Set down all of the data exactly. Pictures stay out of the copy.

━━━ Input material ━━━

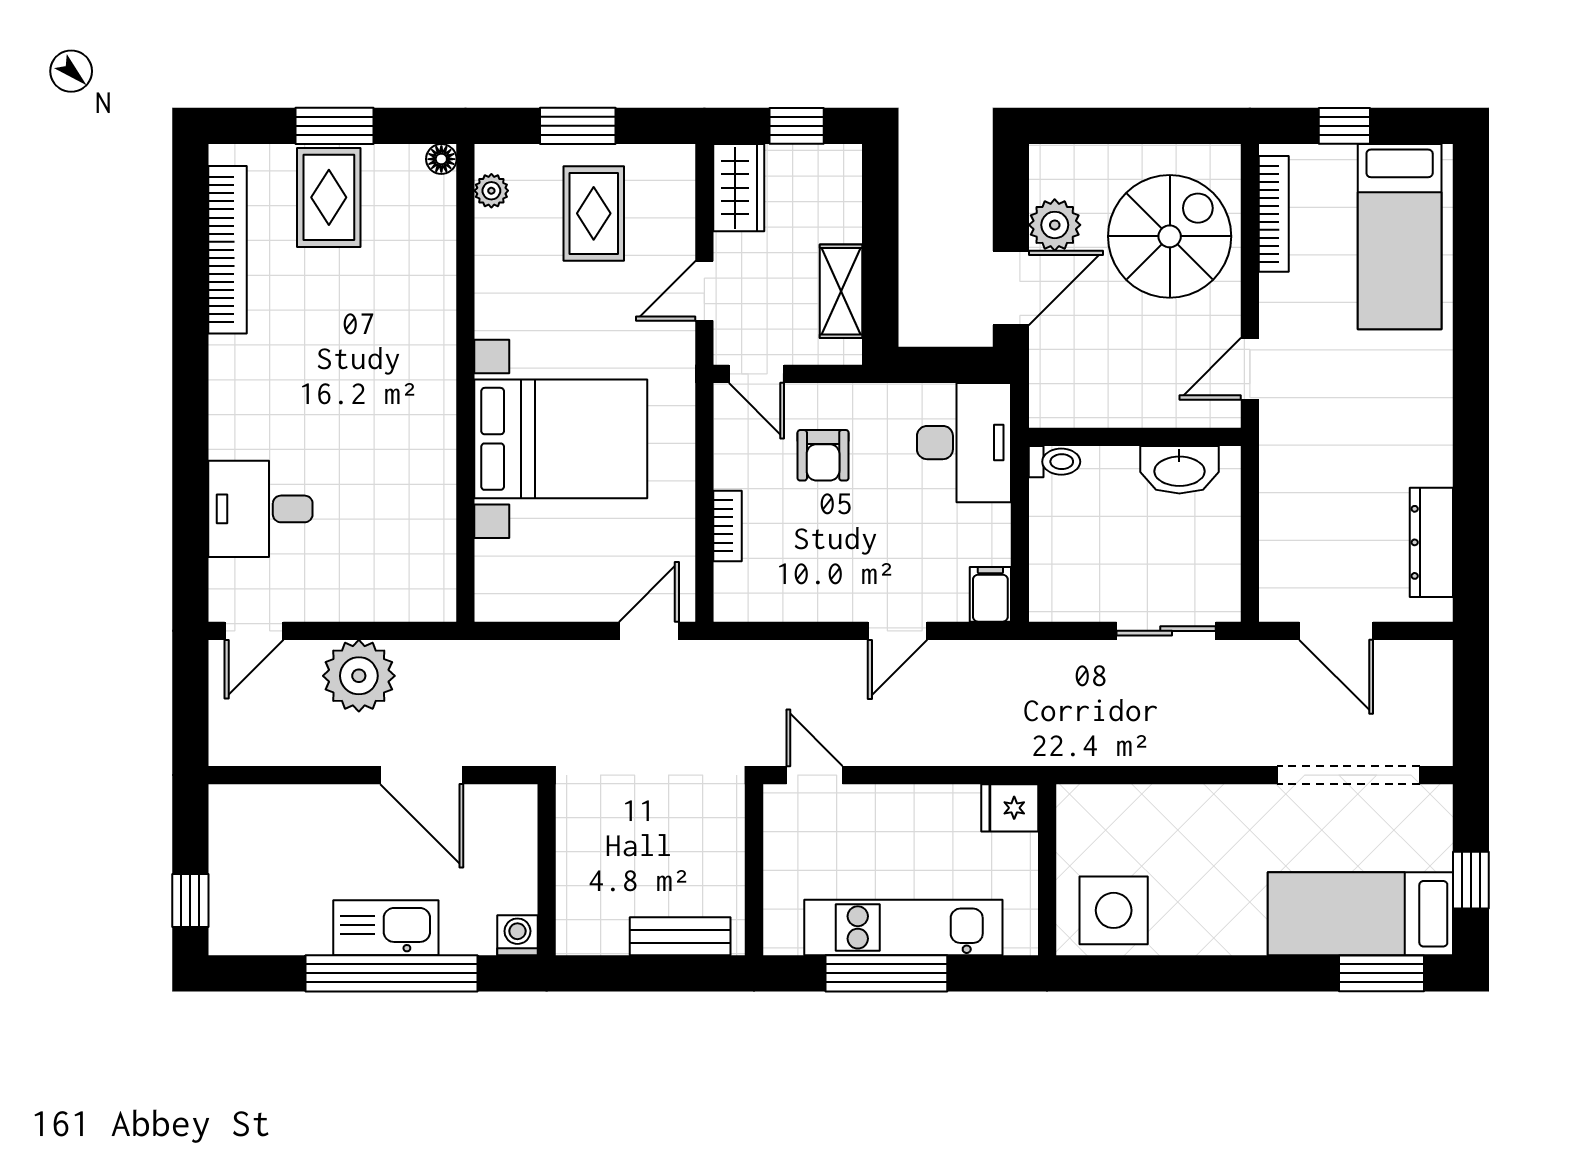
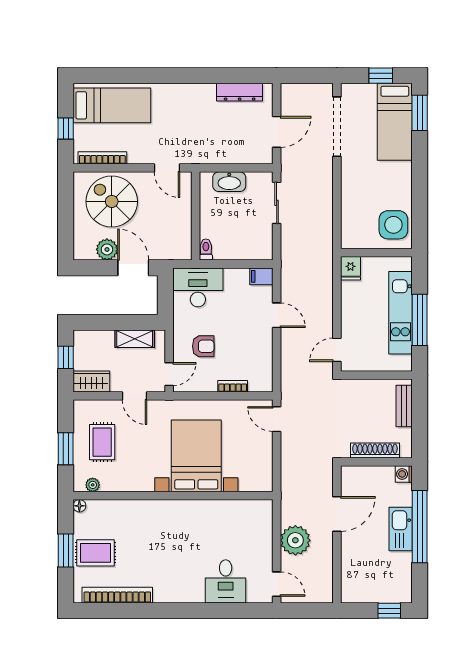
rug: (594, 213) -> (102, 442), turned 90
washbasin: (1179, 470) -> (229, 182), moved, turned 90
shoe rack: (574, 866) -> (375, 450), added

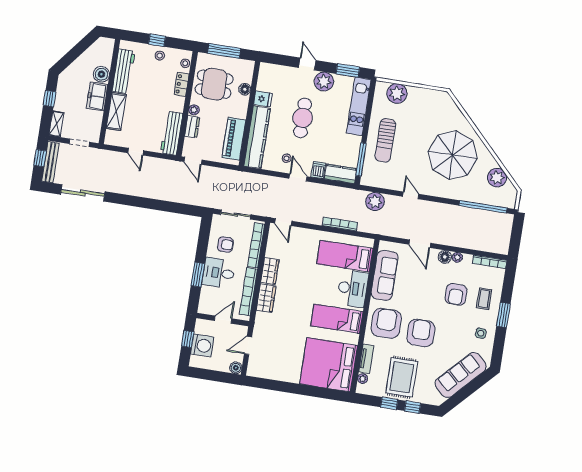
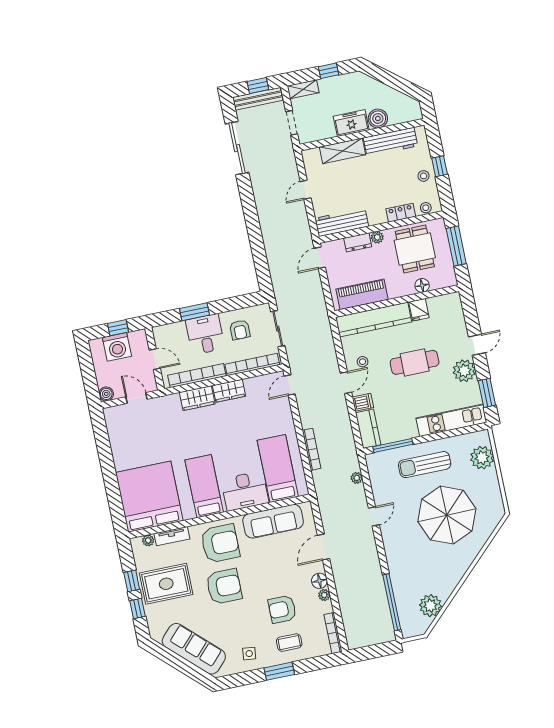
parasol: (453, 155) -> (447, 515), moved
plant: (375, 202) -> (357, 478), width x0.53, depth x0.53

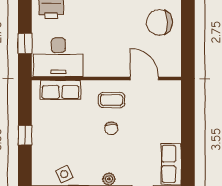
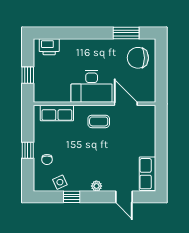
desk: (58, 57) -> (92, 86), moved
chair: (111, 128) -> (47, 160), moved

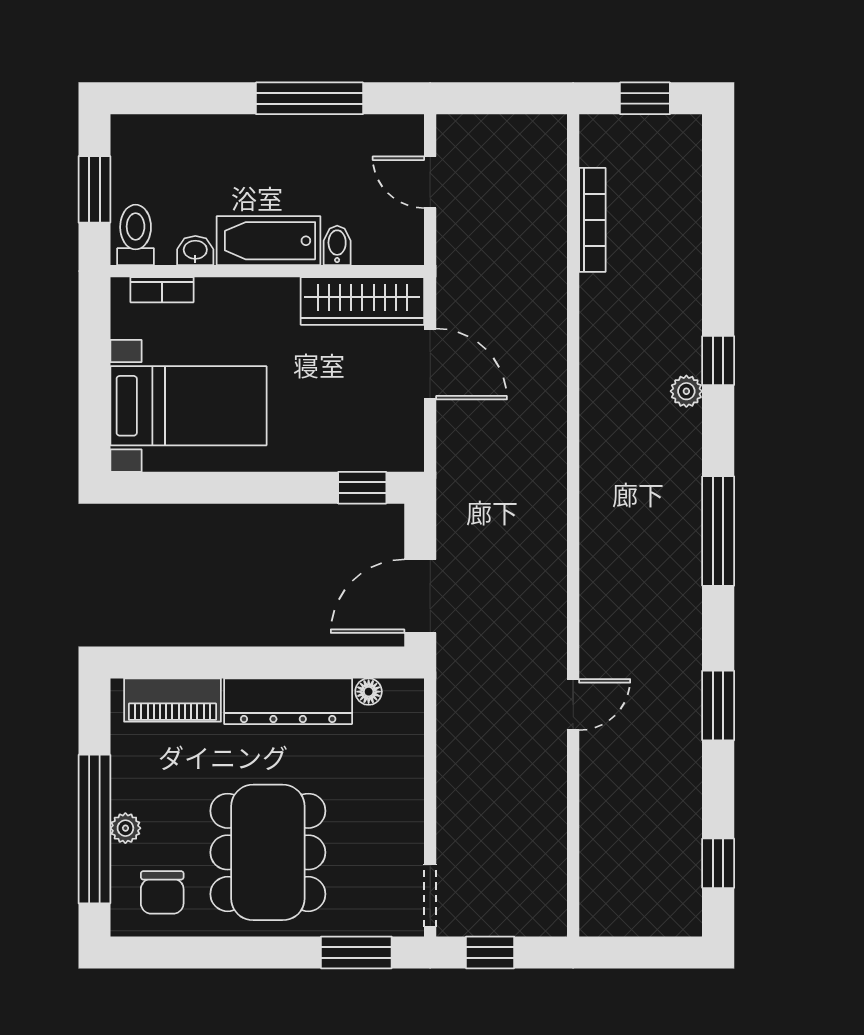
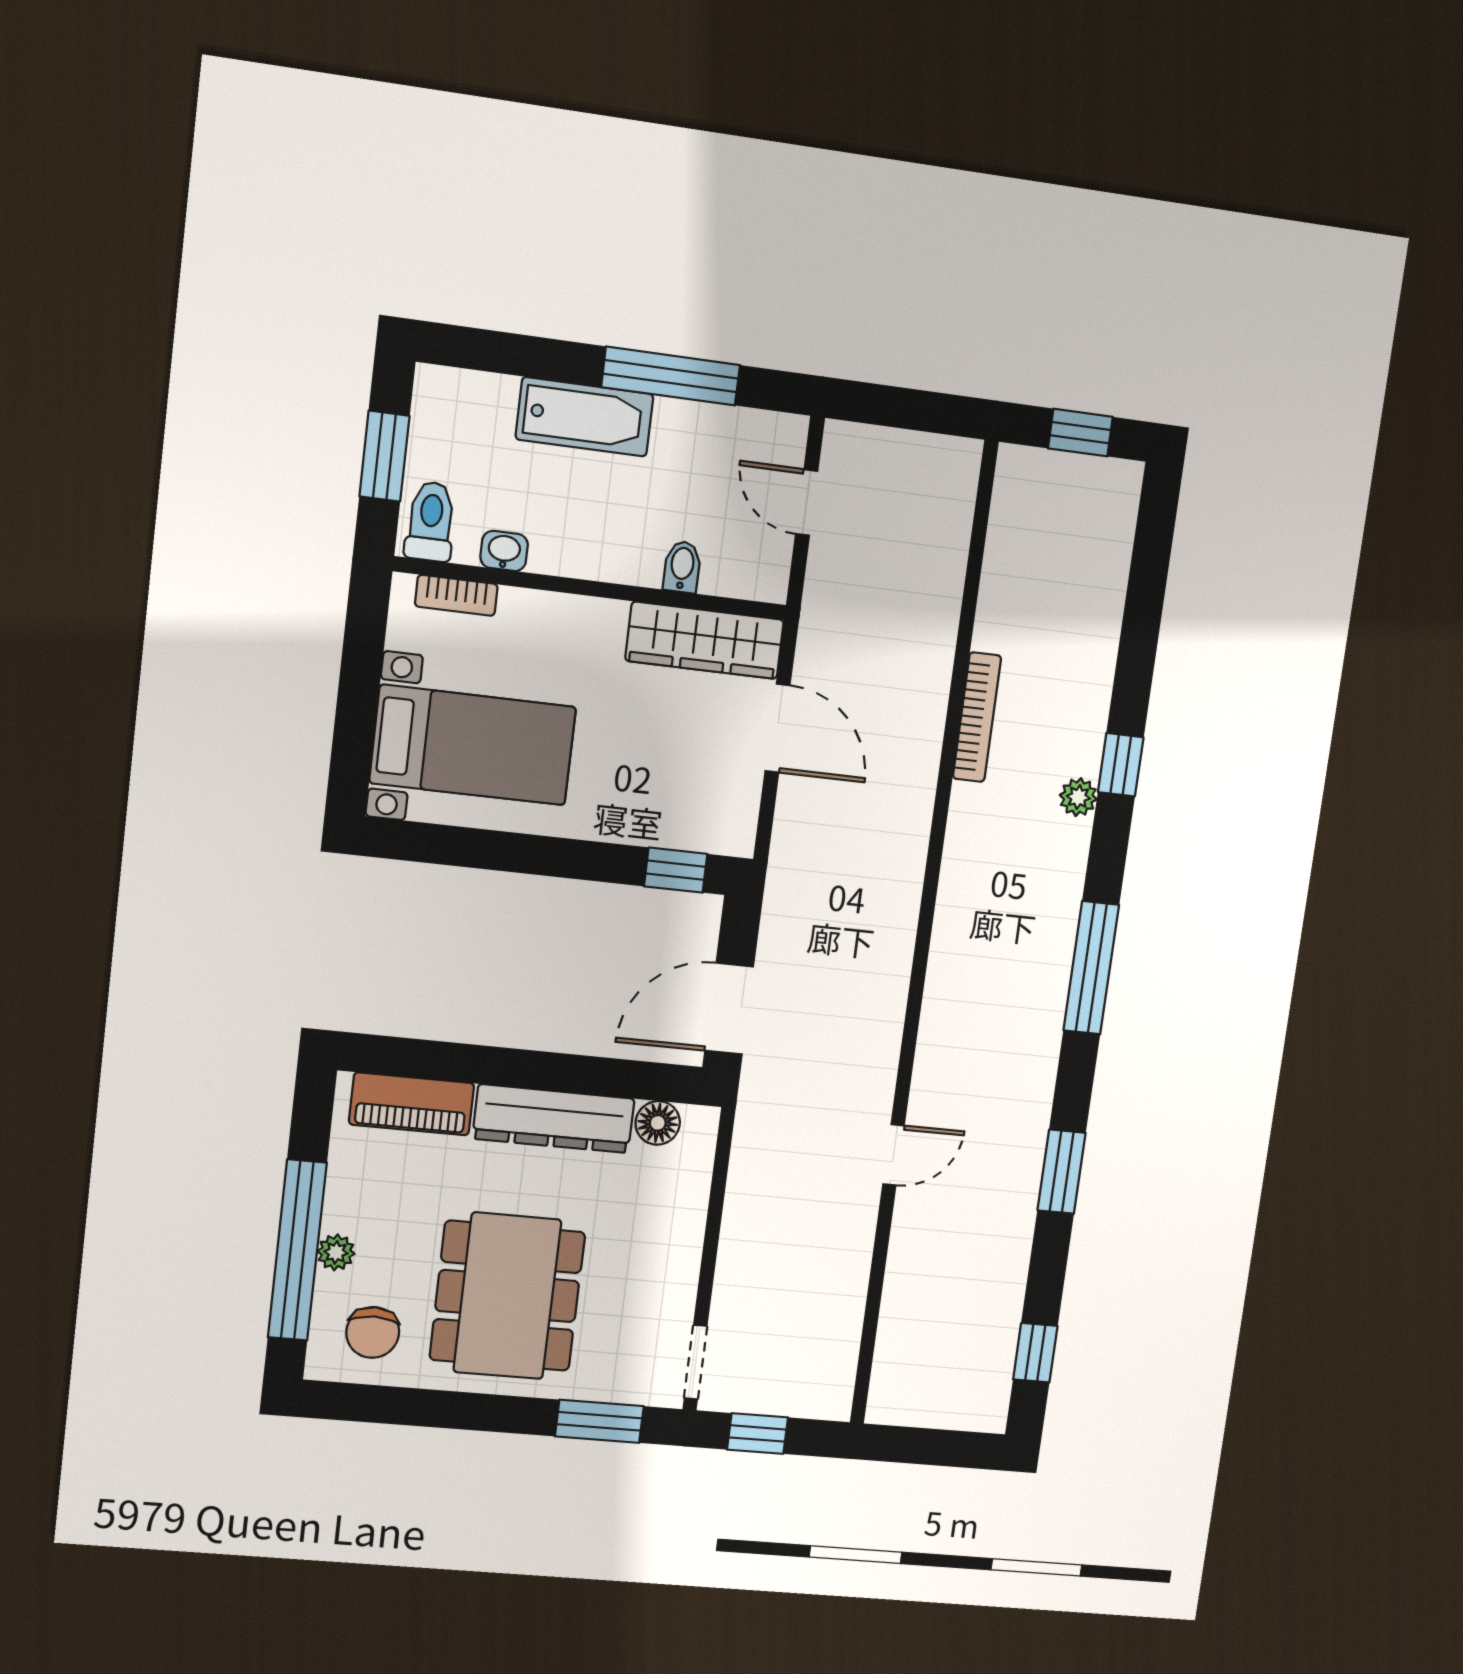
bookcase: (592, 220) -> (977, 717), moved
bathtub: (268, 241) -> (585, 417), moved, turned 180
floor lamp: (369, 692) -> (658, 1123), width x1.37, depth x1.37

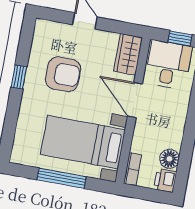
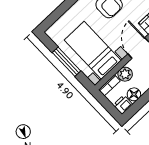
plant: (142, 143) -> (125, 74), added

━━━

### Problem solution
rug: (594, 213) -> (102, 442), turned 90
washbasin: (1179, 470) -> (229, 182), moved, turned 90
shoe rack: (574, 866) -> (375, 450), added

parasol: (453, 155) -> (447, 515), moved
plant: (375, 202) -> (357, 478), width x0.53, depth x0.53

desk: (58, 57) -> (92, 86), moved
chair: (111, 128) -> (47, 160), moved

bookcase: (592, 220) -> (977, 717), moved
bathtub: (268, 241) -> (585, 417), moved, turned 180
floor lamp: (369, 692) -> (658, 1123), width x1.37, depth x1.37

plant: (142, 143) -> (125, 74), added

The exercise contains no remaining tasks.